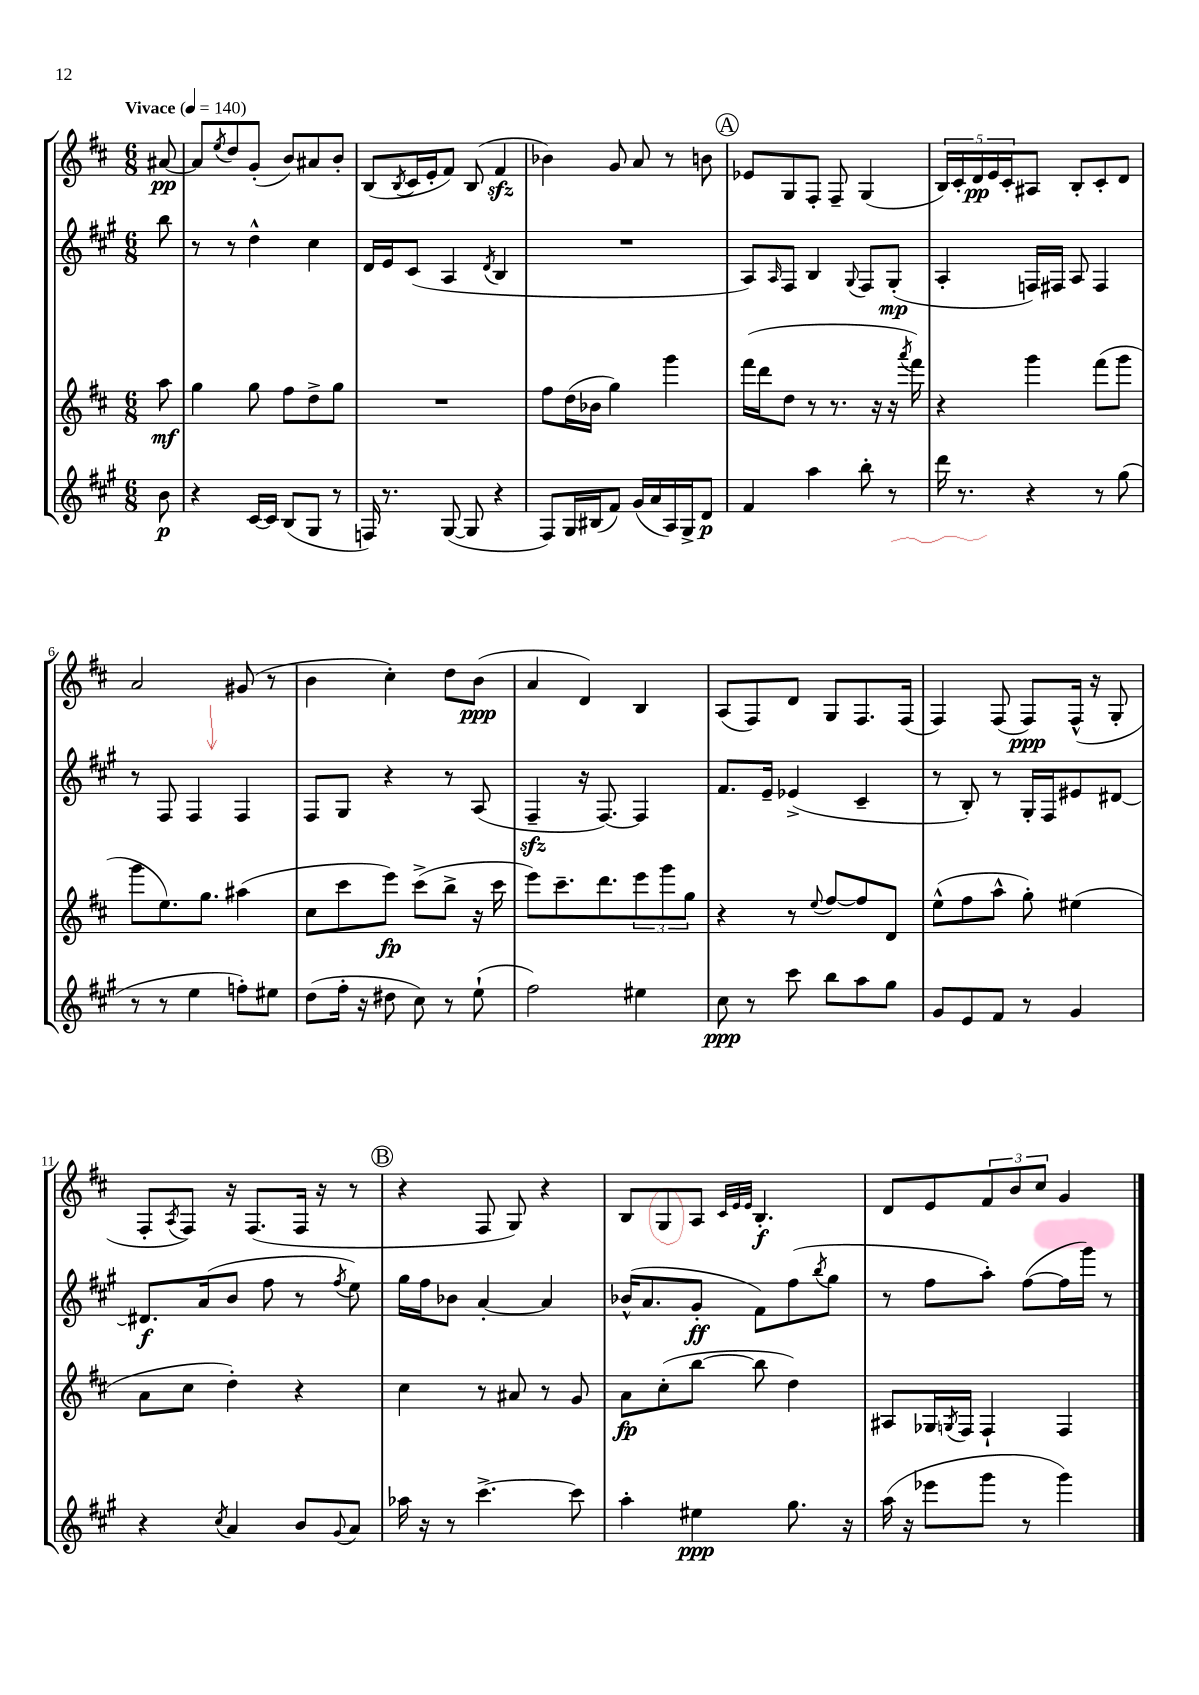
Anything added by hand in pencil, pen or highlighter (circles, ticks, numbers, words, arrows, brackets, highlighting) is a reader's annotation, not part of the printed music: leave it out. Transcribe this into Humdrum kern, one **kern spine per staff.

**kern	**kern	**kern	**kern
*staff4	*staff3	*staff2	*staff1
*clefG2	*clefG2	*clefG2	*clefG2
*k[f#c#g#]	*k[f#c#]	*k[f#c#g#]	*k[f#c#]
*M6/8	*M6/8	*M6/8	*M6/8
*MM140	*MM140	*MM140	*MM140
8b	8aa	8bb	[8a#
=	=	=	=
4r	4gg	8r	8a#]
.	.	.	8qee
.	.	8r	8dd
[16c#	8gg	4dd^^	(8g'
16c#]	.	.	.
(8B	8ff#	.	8b)
8G#	8dd^	4cc#	8a#
8r	8gg	.	8b'
=	=	=	=
16F)	2.r	16d	(8B
8.r	.	16e	.
.	.	.	8qB
.	.	(8c#	16c#
.	.	.	16e'
([8G#	.	4A	8f#)
8G#]	.	.	(8B
.	.	8qd	.
4r	.	4B	4f#
=	=	=	=
8F#)	8ff#	2.r	4b-)
16G#	(16dd	.	.
(16B#	16b-	.	.
8f#)	4gg)	.	8g
(16g#	.	.	8a
16a	.	.	.
16A)	4ggg	.	8r
16G#^	.	.	.
8d	.	.	8b
=	=	=	=
4f#	(16fff#	8A)	8e-
.	16ddd	.	.
.	.	16qqA	.
.	8dd	8F#	8G
4aa	8r	4B	8F#'
.	8.r	.	8F#~
.	.	8qqG#	.
8bb'	.	8F#	(4G
.	16r	.	.
8r	16r	(8G#'	.
.	8qaaa	.	.
.	16fff#)	.	.
=	=	=	=
16ddd	4r	4A'	20B)
.	.	.	20c#'
8.r	.	.	.
.	.	.	20d
.	.	.	20e
.	.	.	20c#'
4r	4ggg	16F)	8A#
.	.	16F#	.
.	.	8A	8B'
8r	(8fff#	4F#	8c#'
(8gg#	8ggg	.	8d
=	=	=	=
8r	8ggg	8r	2a
8r	8.ee)	8F#	.
4ee	.	4F#	.
.	8.gg	.	.
8ff')	(4aa#	4F#	(8g#
8ee#	.	.	8r
=	=	=	=
(8dd	8cc#	8F#	4b
16ff#'	8ccc#	8G#	.
16r	.	.	.
8dd#	8eee)	4r	4cc#')
8cc#)	(8ccc#^	.	.
8r	8bb^	8r	8dd
(8ee`	16r	(8A	(8b
.	16ccc#	.	.
=	=	=	=
2ff#)	8eee)	4F#~	4a
.	8.ccc#~	.	.
.	.	16r	4d)
.	8.ddd	[8.F#)	.
4ee#	12eee	4F#]	4B
.	12ggg	.	.
.	12gg	.	.
=	=	=	=
8cc#	4r	8.f#	(8A
8r	.	.	8F#)
.	.	16e~	.
8ccc#	8r	(4e-^	8d
.	8qqee	.	.
8bb	[8ff#	.	8G
8aa	8ff#]	4c#~	8.F#
8gg#	8d	.	.
.	.	.	(16F#
=	=	=	=
8g#	(8ee^^	8r	4F#)
8e	8ff#	8B')	.
8f#	8aa^^	8r	(8F#
8r	8gg')	16G#'	8F#)
.	.	16F#	.
4g#	(4ee#	8e#	(16F#^^
.	.	.	16r
.	.	[8d#	8G'
=	=	=	=
4r	8a	8.d#]	8F#'
.	.	.	8qA
.	8cc#	.	8F#)
.	.	(16a	.
8qcc#	.	.	.
4a	4dd')	8b	16r
.	.	.	(8.F#
.	.	8ff#	.
8b	4r	8r	16F#
.	.	.	16r
8qqg#	.	8qff#	.
8a	.	8ee)	8r
=	=	=	=
16aa-	4cc#	16gg#	4r
16r	.	16ff#	.
8r	.	8b-	.
[4.ccc#^	8r	[4a'	8F#
.	8a#	.	8G)
.	8r	4a]	4r
8ccc#]	8g	.	.
=	=	=	=
4aa'	8a	(16b-^^	8B
.	.	8.a	.
.	(8cc#'	.	8G
4ee#	[8bb	8g#'	8A
.	.	.	32qqc#
.	.	.	32qqe
.	.	.	32qqe
.	8bb]	8f#)	4.B'
8.gg#	4dd)	(8ff#	.
.	.	8qbb	.
.	.	8gg#	.
16r	.	.	.
=	=	=	=
(16aa	8A#	8r	8d
16r	.	.	.
8eee-	16G-	8ff#	8e
.	8qG	.	.
.	16F#	.	.
8ggg#	4F#`	8aa')	12f#
.	.	.	12b
8r	.	([8ff#	.
.	.	.	12cc#
4ggg#)	4F#	16ff#]	4g
.	.	16ggg#)	.
.	.	8r	.
==	==	==	==
*-	*-	*-	*-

------------------------------------------------------------------------

▶ [What you need to do]: Copy out each line of the listing above that contains the string "kern". Case must match.

▶ [Solution for this problem]:
Anything added by hand in pencil, pen or highlighter (circles, ticks, numbers, words, arrows, brackets, highlighting) is a reader's annotation, not part of the printed music: leave it out. Transcribe this into Humdrum kern, one **kern spine per staff.
**kern	**kern	**kern	**kern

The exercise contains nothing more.